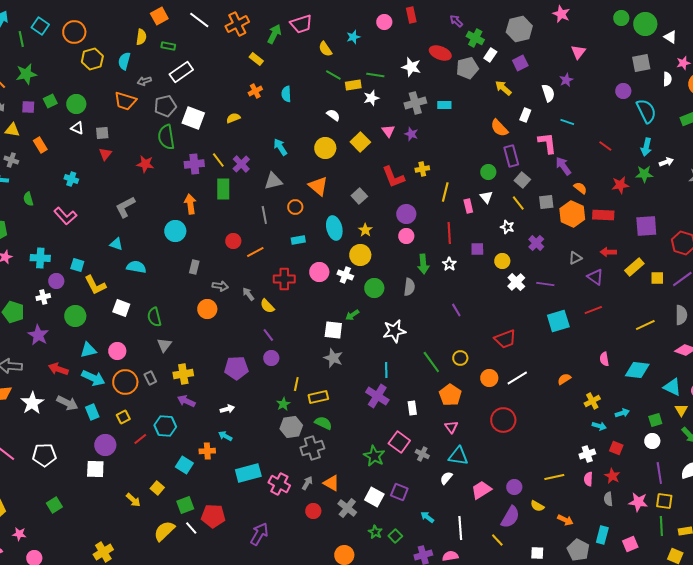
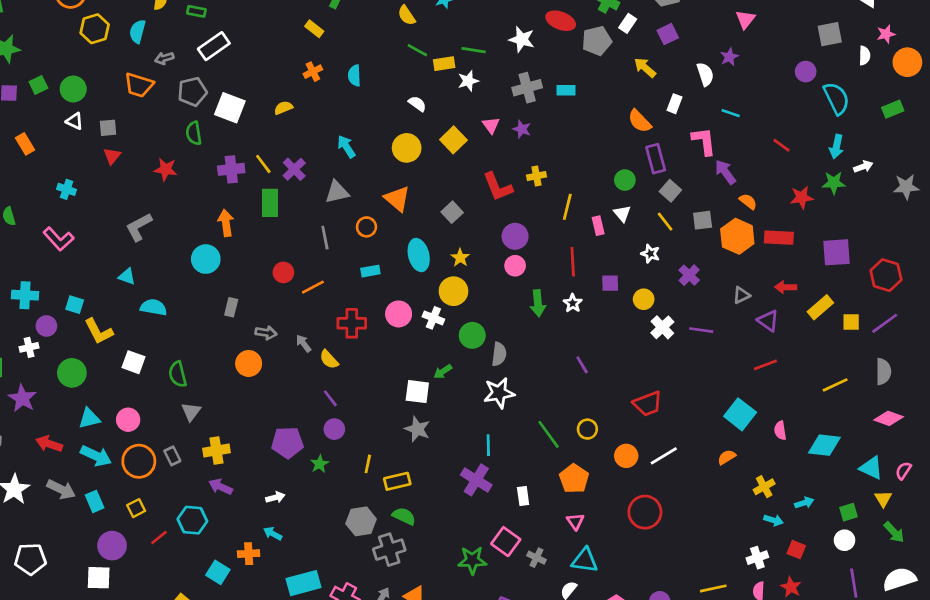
green semicircle: (166, 137) -> (194, 133), size x0.7
gray semicircle: (409, 287) -> (499, 354), moved
cyan square: (558, 321) -> (740, 414), moved, turned -35
green star: (283, 404) -> (320, 464), moved
green star: (374, 456) -> (472, 560), turned -30

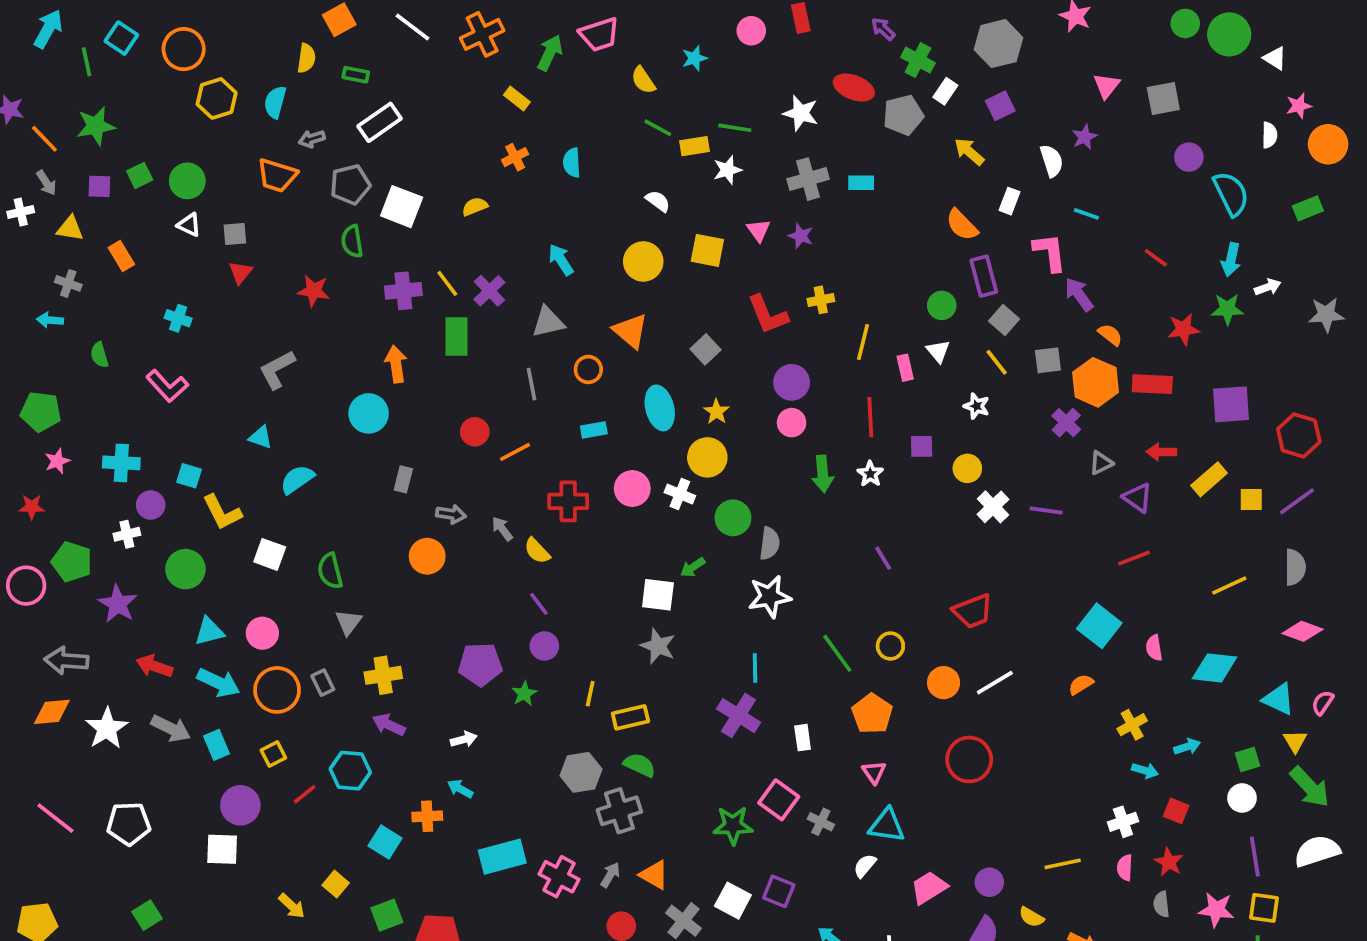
gray square: (830, 34) -> (1163, 98), moved
yellow square: (453, 140) -> (707, 250), turned -35
purple cross: (689, 275) -> (1066, 423), moved
cyan semicircle: (154, 307) -> (297, 479), turned -45
green arrow: (894, 532) -> (1310, 787), size x1.4

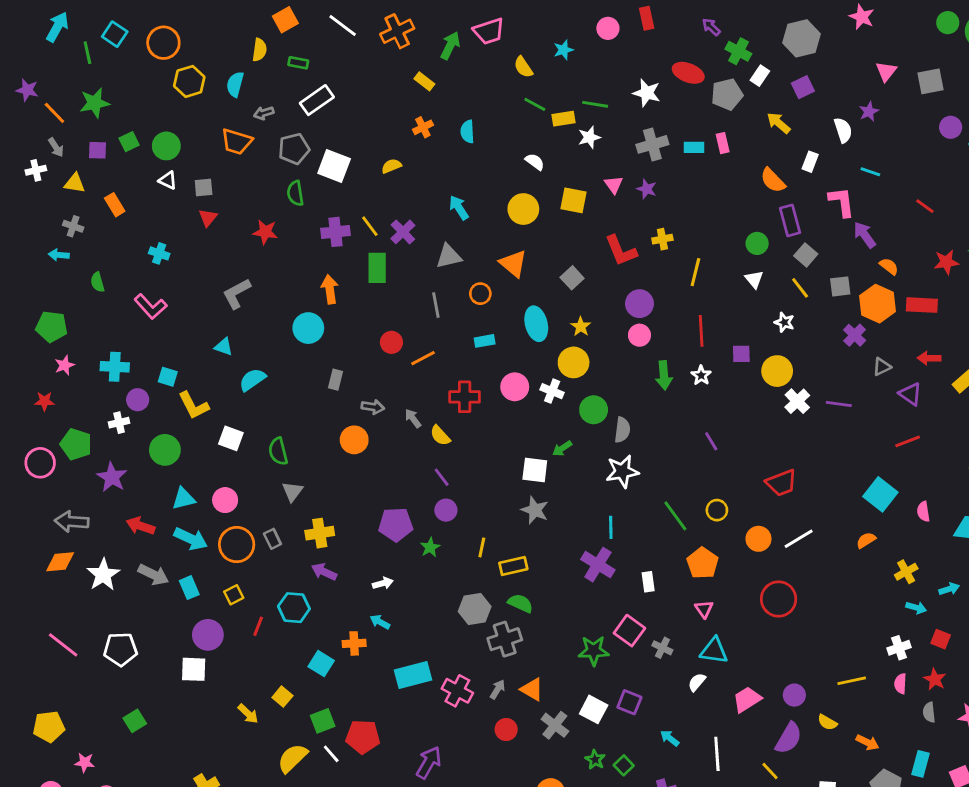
pink rectangle: (905, 368) -> (723, 143), moved
yellow circle: (967, 468) -> (777, 371), size x1.4
red line: (304, 794) -> (258, 626), turned -30

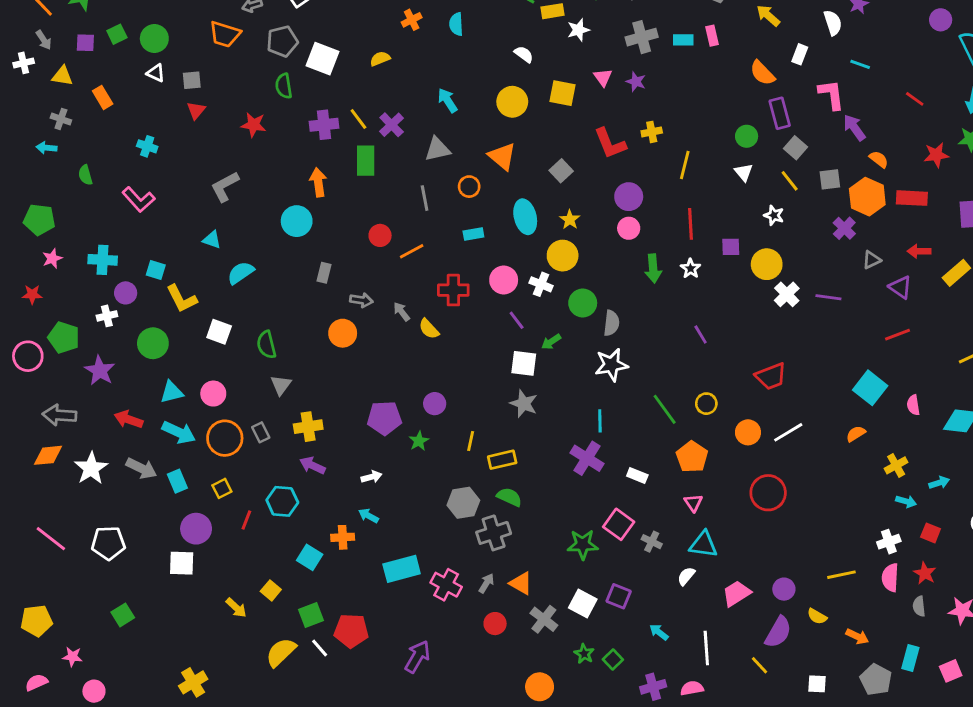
purple line: (442, 477) -> (517, 320), moved
white rectangle: (648, 582) -> (637, 475), turned -60
pink semicircle: (900, 684) -> (890, 578), size x1.4

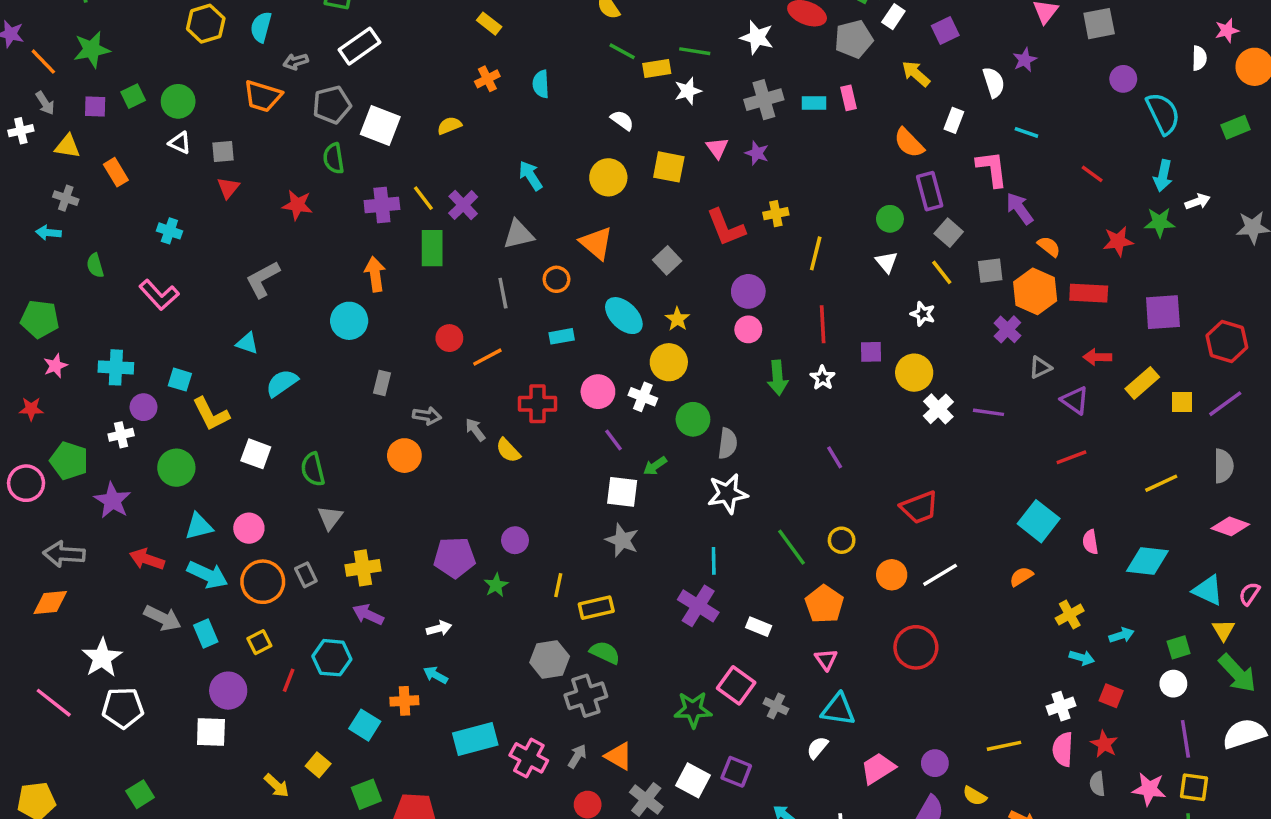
cyan ellipse: (525, 217) -> (624, 316), turned -32
white star: (91, 468) -> (102, 658), moved

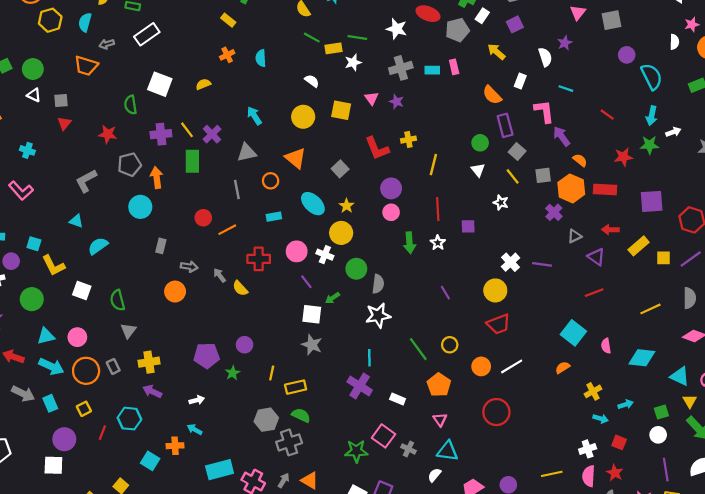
gray pentagon: (332, 105) -> (129, 165), moved
yellow circle: (914, 373) -> (495, 290), moved

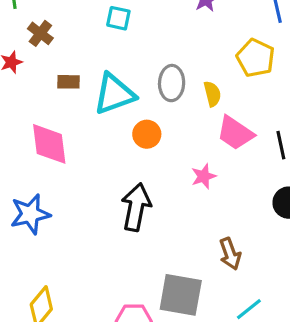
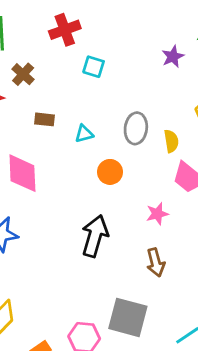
cyan triangle: (114, 94) -> (84, 134), size x0.5
brown arrow: (230, 254) -> (156, 262), moved

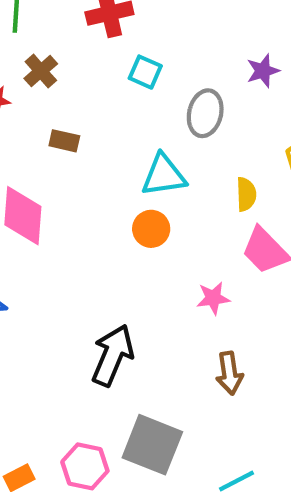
gray ellipse: (136, 128) -> (205, 113), moved
cyan triangle: (84, 134) -> (164, 175), moved, size x1.6
black arrow: (95, 236) -> (113, 355), moved
brown arrow: (156, 262) -> (229, 373), moved

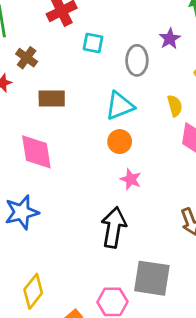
purple star: (263, 71) -> (170, 39), moved
brown rectangle: (64, 141) -> (52, 98), size x1.4
pink star: (213, 298) -> (131, 179), moved, turned -30

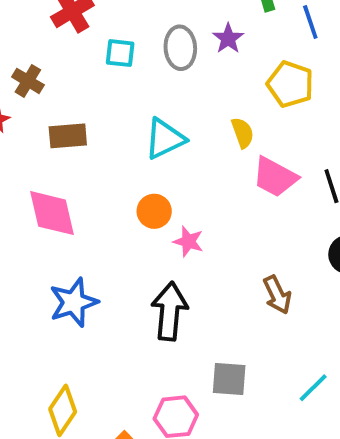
gray ellipse: (137, 60) -> (180, 48), moved
orange circle: (120, 142) -> (154, 211), moved
blue star: (22, 212) -> (74, 302), moved
gray square: (152, 278) -> (229, 379), size x0.7

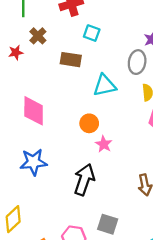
gray ellipse: (180, 48) -> (137, 62), moved
brown rectangle: (68, 136) -> (71, 60), moved

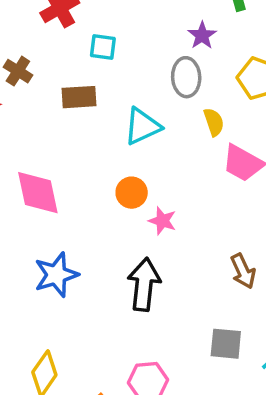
gray square: (108, 224) -> (226, 344), moved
■ ■ ■ ■ ■ ■ ■
Task requirements
Using the listing above, write out exactly the lines from the one that holds "green star: (283, 404) -> (320, 464), moved" through the last line, both included, and omit pictures.

Reply to the exercise
green star: (283, 404) -> (320, 464), moved
green star: (374, 456) -> (472, 560), turned -30

gray square: (830, 34) -> (1163, 98), moved
yellow square: (453, 140) -> (707, 250), turned -35
purple cross: (689, 275) -> (1066, 423), moved
cyan semicircle: (154, 307) -> (297, 479), turned -45
green arrow: (894, 532) -> (1310, 787), size x1.4

pink rectangle: (905, 368) -> (723, 143), moved
yellow circle: (967, 468) -> (777, 371), size x1.4
red line: (304, 794) -> (258, 626), turned -30

purple line: (442, 477) -> (517, 320), moved
white rectangle: (648, 582) -> (637, 475), turned -60
pink semicircle: (900, 684) -> (890, 578), size x1.4

cyan ellipse: (525, 217) -> (624, 316), turned -32
white star: (91, 468) -> (102, 658), moved

gray pentagon: (332, 105) -> (129, 165), moved
yellow circle: (914, 373) -> (495, 290), moved

cyan triangle: (114, 94) -> (84, 134), size x0.5
brown arrow: (230, 254) -> (156, 262), moved

gray ellipse: (136, 128) -> (205, 113), moved
cyan triangle: (84, 134) -> (164, 175), moved, size x1.6
black arrow: (95, 236) -> (113, 355), moved
brown arrow: (156, 262) -> (229, 373), moved

purple star: (263, 71) -> (170, 39), moved
brown rectangle: (64, 141) -> (52, 98), size x1.4
pink star: (213, 298) -> (131, 179), moved, turned -30

gray ellipse: (137, 60) -> (180, 48), moved
orange circle: (120, 142) -> (154, 211), moved
blue star: (22, 212) -> (74, 302), moved
gray square: (152, 278) -> (229, 379), size x0.7

gray ellipse: (180, 48) -> (137, 62), moved
brown rectangle: (68, 136) -> (71, 60), moved

gray square: (108, 224) -> (226, 344), moved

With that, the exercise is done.